• _EXERCISE DESCRIPTION_: Retype the line in which "none -> yellow round brick E2:F3 level 2" appears, then every line after it until the records end. Leave out the pictures.
====== THE DATA ======
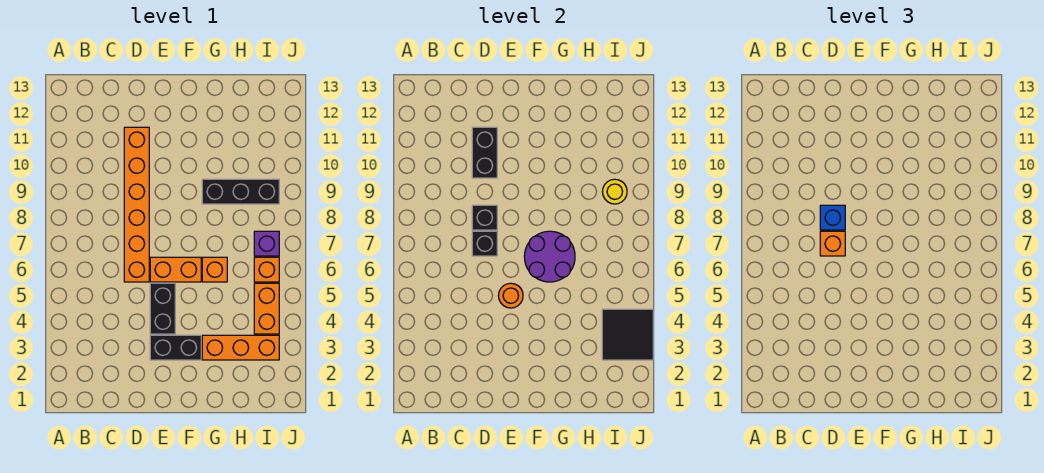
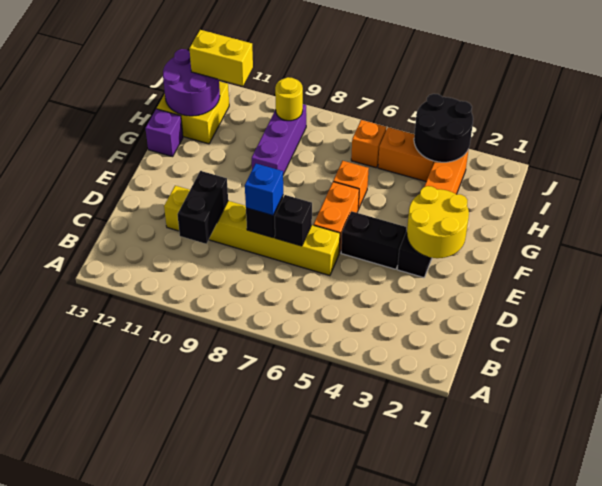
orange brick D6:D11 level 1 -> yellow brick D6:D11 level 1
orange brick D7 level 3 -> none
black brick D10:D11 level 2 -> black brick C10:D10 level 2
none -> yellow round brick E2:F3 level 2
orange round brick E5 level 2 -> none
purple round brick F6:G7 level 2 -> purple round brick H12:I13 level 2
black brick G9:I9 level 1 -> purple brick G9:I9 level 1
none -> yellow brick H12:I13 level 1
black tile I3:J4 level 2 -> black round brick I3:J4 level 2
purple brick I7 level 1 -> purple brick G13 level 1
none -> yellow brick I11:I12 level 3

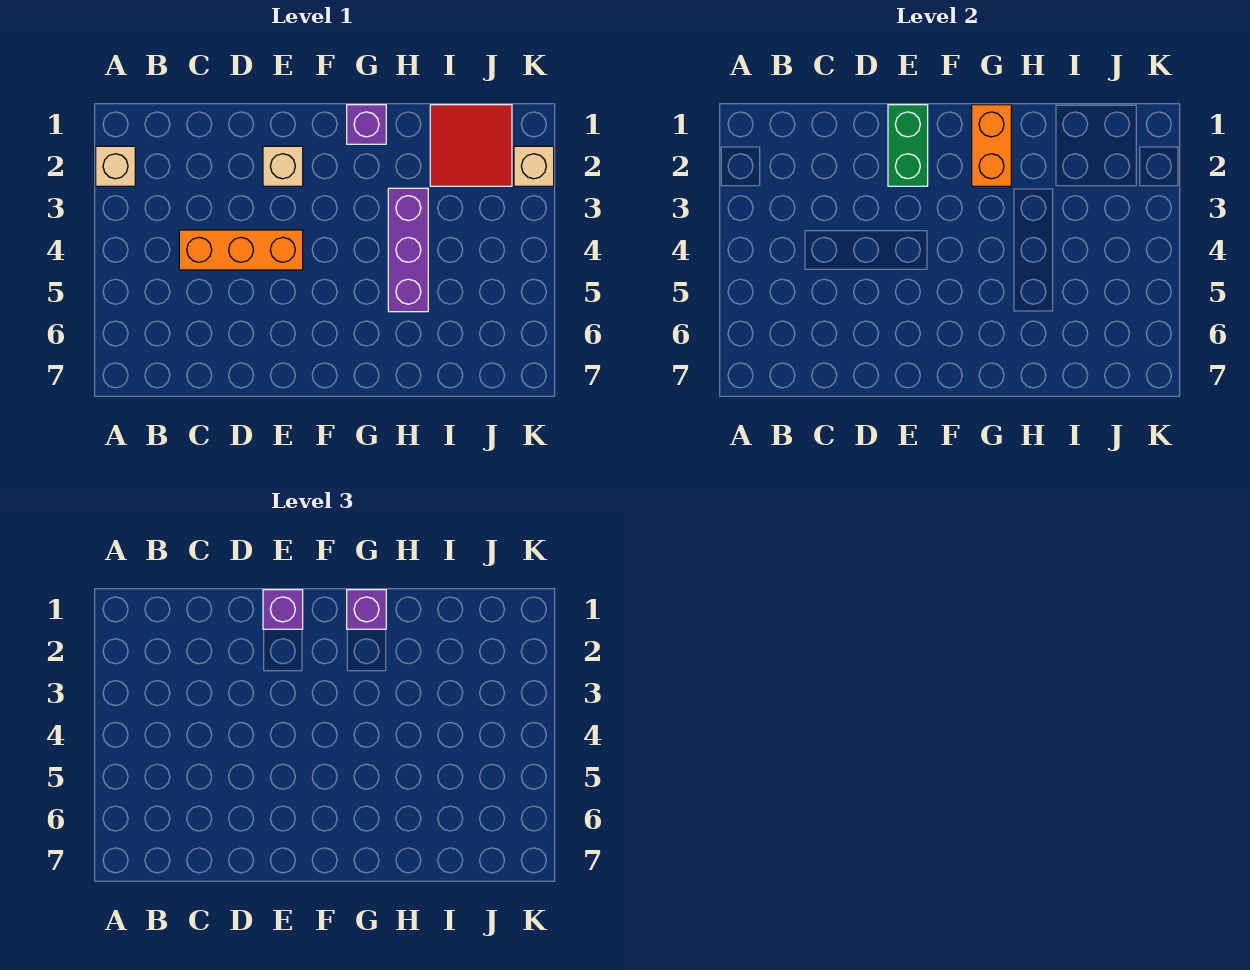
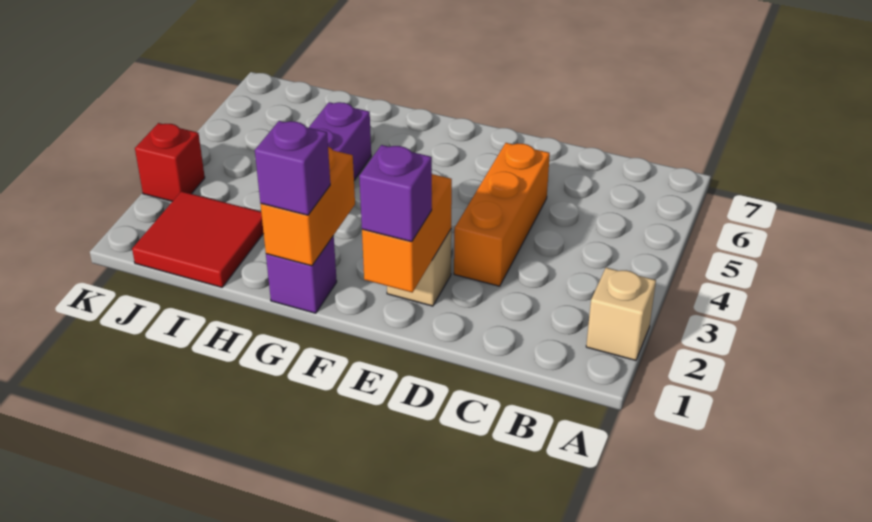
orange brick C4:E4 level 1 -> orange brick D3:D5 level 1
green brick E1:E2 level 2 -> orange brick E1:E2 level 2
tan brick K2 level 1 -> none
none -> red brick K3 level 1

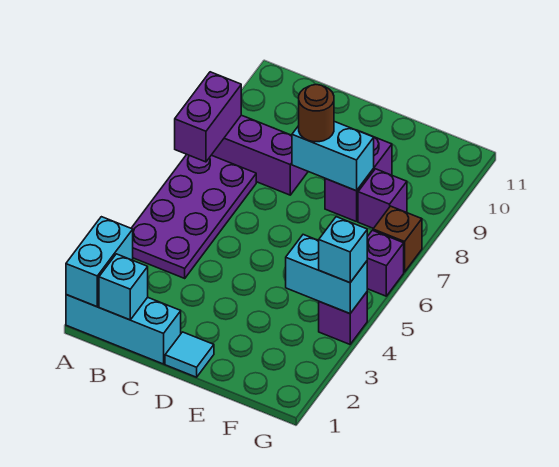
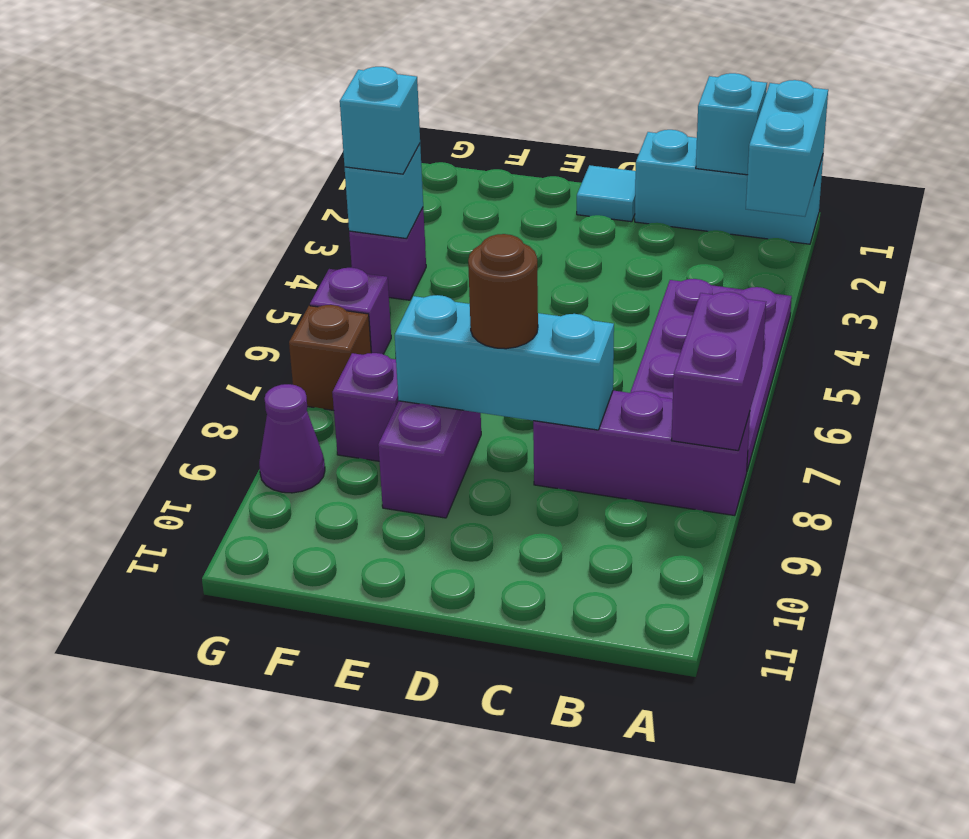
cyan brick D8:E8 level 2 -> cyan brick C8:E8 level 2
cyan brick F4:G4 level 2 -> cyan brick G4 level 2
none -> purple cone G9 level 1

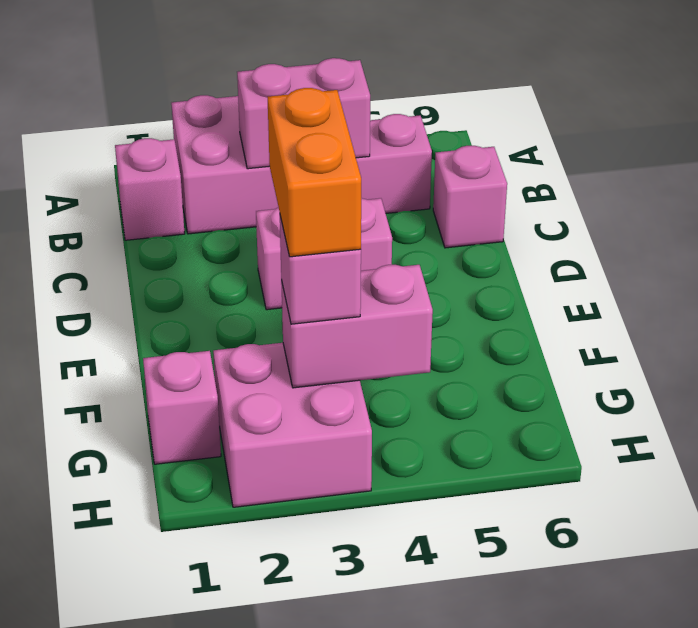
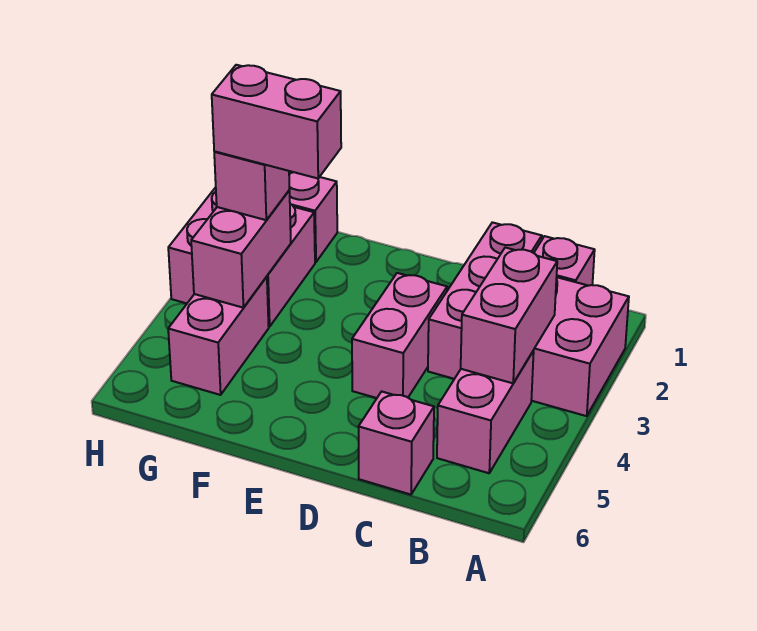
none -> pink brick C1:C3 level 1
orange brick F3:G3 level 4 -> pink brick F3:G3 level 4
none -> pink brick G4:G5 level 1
======
• _WRITTEN ANSWER_:
none -> yellow round brick E2:F3 level 2
orange round brick E5 level 2 -> none
purple round brick F6:G7 level 2 -> purple round brick H12:I13 level 2
black brick G9:I9 level 1 -> purple brick G9:I9 level 1
none -> yellow brick H12:I13 level 1
black tile I3:J4 level 2 -> black round brick I3:J4 level 2
purple brick I7 level 1 -> purple brick G13 level 1
none -> yellow brick I11:I12 level 3

orange brick C4:E4 level 1 -> orange brick D3:D5 level 1
green brick E1:E2 level 2 -> orange brick E1:E2 level 2
tan brick K2 level 1 -> none
none -> red brick K3 level 1

cyan brick D8:E8 level 2 -> cyan brick C8:E8 level 2
cyan brick F4:G4 level 2 -> cyan brick G4 level 2
none -> purple cone G9 level 1

none -> pink brick C1:C3 level 1
orange brick F3:G3 level 4 -> pink brick F3:G3 level 4
none -> pink brick G4:G5 level 1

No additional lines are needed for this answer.